● What you are asked to do
All of the entries are to be repeated exactly, with no pictures included.

● Raw data

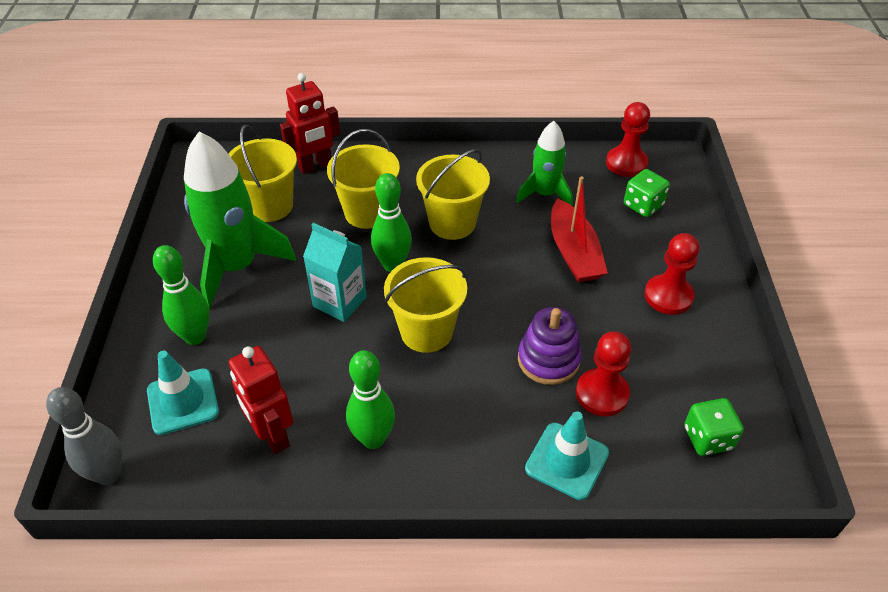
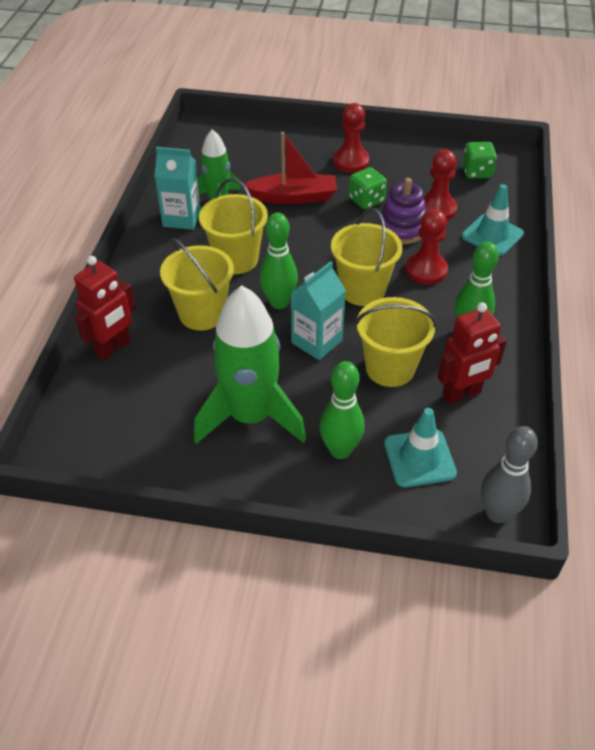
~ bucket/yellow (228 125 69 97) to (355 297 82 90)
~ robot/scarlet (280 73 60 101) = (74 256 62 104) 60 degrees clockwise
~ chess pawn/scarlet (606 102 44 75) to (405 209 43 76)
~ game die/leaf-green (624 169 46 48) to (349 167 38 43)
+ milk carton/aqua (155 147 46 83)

● Result of the task
~ bucket/yellow (228 125 69 97) to (355 297 82 90)
~ robot/scarlet (280 73 60 101) = (74 256 62 104) 60 degrees clockwise
~ chess pawn/scarlet (606 102 44 75) to (405 209 43 76)
~ game die/leaf-green (624 169 46 48) to (349 167 38 43)
+ milk carton/aqua (155 147 46 83)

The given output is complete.